**WHAT THE EXERCISE ASKS:** Beneath this instruction is a block of data; output from it exactly the lines that run from the one containing "(426, 261) = (430, 634): yellow" through the one containing "(990, 181) = (523, 437): purple", inclusive.

**GIVEN RECORDS:**
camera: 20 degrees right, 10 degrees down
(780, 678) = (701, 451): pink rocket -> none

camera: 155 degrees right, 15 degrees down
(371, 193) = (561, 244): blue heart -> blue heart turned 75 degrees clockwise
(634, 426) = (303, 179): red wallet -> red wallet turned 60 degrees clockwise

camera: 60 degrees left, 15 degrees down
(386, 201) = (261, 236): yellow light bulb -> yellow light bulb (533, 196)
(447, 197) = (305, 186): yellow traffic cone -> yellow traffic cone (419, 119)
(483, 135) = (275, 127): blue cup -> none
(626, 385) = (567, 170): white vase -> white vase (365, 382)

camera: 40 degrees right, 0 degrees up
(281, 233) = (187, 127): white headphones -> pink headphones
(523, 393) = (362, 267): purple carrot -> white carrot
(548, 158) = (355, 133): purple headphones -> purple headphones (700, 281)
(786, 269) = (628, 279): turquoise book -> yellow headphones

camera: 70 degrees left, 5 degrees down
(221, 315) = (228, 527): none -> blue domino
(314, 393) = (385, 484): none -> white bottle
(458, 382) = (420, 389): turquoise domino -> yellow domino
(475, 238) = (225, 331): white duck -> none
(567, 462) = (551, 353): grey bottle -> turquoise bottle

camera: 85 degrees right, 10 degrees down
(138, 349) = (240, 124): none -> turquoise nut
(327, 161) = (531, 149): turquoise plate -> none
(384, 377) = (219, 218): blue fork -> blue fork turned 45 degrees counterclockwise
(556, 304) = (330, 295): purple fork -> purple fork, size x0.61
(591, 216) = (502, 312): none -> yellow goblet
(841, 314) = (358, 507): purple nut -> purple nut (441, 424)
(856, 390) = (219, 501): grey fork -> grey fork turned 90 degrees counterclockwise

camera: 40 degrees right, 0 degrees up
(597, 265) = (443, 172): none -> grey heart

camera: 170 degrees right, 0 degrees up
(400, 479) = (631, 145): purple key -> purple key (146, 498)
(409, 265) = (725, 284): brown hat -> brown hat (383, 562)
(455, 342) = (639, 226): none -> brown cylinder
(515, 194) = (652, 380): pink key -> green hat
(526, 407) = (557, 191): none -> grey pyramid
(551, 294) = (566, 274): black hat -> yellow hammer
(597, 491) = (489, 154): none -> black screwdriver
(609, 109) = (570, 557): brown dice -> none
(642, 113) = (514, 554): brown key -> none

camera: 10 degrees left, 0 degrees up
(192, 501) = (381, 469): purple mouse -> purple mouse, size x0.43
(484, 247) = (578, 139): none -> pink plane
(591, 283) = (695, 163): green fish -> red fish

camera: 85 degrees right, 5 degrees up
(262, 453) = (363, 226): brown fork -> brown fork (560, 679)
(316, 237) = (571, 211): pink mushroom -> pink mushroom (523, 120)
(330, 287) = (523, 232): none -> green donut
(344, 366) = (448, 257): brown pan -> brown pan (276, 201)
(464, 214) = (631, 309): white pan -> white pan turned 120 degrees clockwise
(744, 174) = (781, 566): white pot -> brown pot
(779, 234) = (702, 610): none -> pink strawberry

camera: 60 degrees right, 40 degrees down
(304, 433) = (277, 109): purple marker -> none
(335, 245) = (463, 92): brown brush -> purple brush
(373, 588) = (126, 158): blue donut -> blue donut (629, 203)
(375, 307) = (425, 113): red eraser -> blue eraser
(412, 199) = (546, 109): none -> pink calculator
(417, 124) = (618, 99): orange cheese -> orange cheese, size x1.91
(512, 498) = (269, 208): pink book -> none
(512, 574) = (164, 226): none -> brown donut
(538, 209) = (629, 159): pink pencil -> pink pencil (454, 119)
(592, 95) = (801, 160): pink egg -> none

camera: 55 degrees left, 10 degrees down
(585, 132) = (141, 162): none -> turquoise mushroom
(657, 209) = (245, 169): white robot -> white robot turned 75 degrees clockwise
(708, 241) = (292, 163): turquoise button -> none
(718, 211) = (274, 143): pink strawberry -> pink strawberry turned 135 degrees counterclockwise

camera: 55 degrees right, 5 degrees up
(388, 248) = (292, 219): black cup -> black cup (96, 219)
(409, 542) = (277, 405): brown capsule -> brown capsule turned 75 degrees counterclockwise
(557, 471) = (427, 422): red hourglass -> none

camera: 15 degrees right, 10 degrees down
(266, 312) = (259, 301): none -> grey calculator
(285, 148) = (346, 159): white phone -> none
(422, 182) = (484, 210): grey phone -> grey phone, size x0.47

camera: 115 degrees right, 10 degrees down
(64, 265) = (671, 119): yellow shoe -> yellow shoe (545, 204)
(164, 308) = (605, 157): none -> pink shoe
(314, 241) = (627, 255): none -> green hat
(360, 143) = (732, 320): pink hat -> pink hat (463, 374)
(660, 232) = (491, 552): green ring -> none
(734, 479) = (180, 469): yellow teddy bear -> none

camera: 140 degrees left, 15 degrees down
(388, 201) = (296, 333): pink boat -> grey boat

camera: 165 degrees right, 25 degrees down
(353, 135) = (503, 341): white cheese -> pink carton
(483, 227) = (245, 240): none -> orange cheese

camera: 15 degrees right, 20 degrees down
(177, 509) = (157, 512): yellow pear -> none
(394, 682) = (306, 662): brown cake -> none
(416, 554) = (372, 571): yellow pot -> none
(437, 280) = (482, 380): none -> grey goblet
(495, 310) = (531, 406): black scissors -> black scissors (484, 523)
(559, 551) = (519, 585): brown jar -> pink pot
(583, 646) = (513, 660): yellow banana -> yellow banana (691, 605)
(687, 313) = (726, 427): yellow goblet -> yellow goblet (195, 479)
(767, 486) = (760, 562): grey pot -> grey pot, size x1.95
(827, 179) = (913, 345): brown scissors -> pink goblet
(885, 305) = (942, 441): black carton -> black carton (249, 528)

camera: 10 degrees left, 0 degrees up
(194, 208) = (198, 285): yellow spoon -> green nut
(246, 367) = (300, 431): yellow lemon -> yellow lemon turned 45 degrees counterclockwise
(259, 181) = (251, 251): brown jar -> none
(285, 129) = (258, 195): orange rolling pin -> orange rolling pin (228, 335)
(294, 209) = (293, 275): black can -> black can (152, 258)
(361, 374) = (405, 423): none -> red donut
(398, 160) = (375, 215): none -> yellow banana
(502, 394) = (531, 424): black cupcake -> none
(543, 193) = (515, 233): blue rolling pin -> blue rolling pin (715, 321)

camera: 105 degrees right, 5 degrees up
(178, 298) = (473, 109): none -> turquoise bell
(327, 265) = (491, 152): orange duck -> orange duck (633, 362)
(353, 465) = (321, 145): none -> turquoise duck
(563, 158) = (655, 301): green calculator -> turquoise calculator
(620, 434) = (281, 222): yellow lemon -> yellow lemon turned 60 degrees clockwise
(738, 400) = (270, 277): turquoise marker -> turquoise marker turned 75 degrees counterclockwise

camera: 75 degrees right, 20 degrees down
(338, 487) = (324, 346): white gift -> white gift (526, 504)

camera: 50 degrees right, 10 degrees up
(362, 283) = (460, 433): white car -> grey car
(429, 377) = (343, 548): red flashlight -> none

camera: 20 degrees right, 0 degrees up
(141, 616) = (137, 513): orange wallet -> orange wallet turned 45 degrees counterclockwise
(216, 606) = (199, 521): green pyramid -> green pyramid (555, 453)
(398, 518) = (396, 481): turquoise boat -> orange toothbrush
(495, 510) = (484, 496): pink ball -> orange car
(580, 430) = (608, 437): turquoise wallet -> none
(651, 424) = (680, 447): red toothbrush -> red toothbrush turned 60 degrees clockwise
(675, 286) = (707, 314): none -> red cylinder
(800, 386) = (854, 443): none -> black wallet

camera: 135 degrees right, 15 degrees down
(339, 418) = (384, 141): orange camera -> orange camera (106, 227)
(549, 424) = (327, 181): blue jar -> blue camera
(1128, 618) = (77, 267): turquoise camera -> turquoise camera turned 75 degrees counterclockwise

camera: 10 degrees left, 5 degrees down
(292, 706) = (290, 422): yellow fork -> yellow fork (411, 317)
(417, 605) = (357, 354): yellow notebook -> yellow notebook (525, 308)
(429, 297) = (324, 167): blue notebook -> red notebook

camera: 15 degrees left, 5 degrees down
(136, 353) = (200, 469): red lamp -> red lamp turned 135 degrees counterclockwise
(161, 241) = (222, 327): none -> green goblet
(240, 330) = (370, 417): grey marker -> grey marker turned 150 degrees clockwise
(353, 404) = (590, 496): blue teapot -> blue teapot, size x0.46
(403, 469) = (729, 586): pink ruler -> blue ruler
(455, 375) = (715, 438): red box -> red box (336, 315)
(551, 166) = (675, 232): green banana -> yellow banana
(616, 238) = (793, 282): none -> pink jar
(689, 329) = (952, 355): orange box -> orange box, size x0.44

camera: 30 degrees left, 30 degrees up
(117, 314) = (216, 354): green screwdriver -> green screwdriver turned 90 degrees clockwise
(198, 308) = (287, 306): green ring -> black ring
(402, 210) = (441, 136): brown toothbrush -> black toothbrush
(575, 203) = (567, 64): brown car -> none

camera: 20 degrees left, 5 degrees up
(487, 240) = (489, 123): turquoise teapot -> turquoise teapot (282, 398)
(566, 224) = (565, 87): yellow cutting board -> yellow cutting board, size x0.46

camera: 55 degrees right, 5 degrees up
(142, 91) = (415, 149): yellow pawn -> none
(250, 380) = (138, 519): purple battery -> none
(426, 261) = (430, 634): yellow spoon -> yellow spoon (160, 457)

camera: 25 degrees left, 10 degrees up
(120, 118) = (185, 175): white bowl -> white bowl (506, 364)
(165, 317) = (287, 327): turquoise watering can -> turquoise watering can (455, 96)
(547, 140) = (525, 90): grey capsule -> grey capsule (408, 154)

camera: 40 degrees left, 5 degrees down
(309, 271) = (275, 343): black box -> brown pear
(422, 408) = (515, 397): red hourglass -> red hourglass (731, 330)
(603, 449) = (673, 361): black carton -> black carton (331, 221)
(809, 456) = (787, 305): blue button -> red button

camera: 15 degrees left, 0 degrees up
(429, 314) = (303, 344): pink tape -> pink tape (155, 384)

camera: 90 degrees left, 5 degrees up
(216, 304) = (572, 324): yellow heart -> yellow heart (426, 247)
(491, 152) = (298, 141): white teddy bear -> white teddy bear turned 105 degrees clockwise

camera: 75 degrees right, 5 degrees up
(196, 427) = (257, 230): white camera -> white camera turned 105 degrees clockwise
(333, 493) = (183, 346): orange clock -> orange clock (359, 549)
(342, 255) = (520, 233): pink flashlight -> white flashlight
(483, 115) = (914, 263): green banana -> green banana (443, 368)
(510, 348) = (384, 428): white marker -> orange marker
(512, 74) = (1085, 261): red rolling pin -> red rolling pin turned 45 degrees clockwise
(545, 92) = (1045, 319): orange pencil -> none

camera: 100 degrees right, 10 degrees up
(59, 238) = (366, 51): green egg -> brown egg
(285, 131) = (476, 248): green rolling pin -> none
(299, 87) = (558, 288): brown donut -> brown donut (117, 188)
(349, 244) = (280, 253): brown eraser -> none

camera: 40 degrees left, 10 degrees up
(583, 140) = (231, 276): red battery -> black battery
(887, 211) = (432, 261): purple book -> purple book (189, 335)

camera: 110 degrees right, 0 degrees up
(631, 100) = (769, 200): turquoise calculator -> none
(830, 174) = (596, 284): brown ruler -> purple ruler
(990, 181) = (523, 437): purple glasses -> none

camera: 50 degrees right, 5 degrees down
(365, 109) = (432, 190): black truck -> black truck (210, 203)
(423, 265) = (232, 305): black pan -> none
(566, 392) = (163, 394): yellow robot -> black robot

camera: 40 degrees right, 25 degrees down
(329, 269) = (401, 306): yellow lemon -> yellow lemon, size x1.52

**ANSWER FOR THE TASK:**
(426, 261) = (430, 634): yellow spoon -> yellow spoon (160, 457)

camera: 25 degrees left, 10 degrees up
(120, 118) = (185, 175): white bowl -> white bowl (506, 364)
(165, 317) = (287, 327): turquoise watering can -> turquoise watering can (455, 96)
(547, 140) = (525, 90): grey capsule -> grey capsule (408, 154)

camera: 40 degrees left, 5 degrees down
(309, 271) = (275, 343): black box -> brown pear
(422, 408) = (515, 397): red hourglass -> red hourglass (731, 330)
(603, 449) = (673, 361): black carton -> black carton (331, 221)
(809, 456) = (787, 305): blue button -> red button

camera: 15 degrees left, 0 degrees up
(429, 314) = (303, 344): pink tape -> pink tape (155, 384)

camera: 90 degrees left, 5 degrees up
(216, 304) = (572, 324): yellow heart -> yellow heart (426, 247)
(491, 152) = (298, 141): white teddy bear -> white teddy bear turned 105 degrees clockwise

camera: 75 degrees right, 5 degrees up
(196, 427) = (257, 230): white camera -> white camera turned 105 degrees clockwise
(333, 493) = (183, 346): orange clock -> orange clock (359, 549)
(342, 255) = (520, 233): pink flashlight -> white flashlight
(483, 115) = (914, 263): green banana -> green banana (443, 368)
(510, 348) = (384, 428): white marker -> orange marker
(512, 74) = (1085, 261): red rolling pin -> red rolling pin turned 45 degrees clockwise
(545, 92) = (1045, 319): orange pencil -> none

camera: 100 degrees right, 10 degrees up
(59, 238) = (366, 51): green egg -> brown egg
(285, 131) = (476, 248): green rolling pin -> none
(299, 87) = (558, 288): brown donut -> brown donut (117, 188)
(349, 244) = (280, 253): brown eraser -> none

camera: 40 degrees left, 10 degrees up
(583, 140) = (231, 276): red battery -> black battery
(887, 211) = (432, 261): purple book -> purple book (189, 335)

camera: 110 degrees right, 0 degrees up
(631, 100) = (769, 200): turquoise calculator -> none
(830, 174) = (596, 284): brown ruler -> purple ruler
(990, 181) = (523, 437): purple glasses -> none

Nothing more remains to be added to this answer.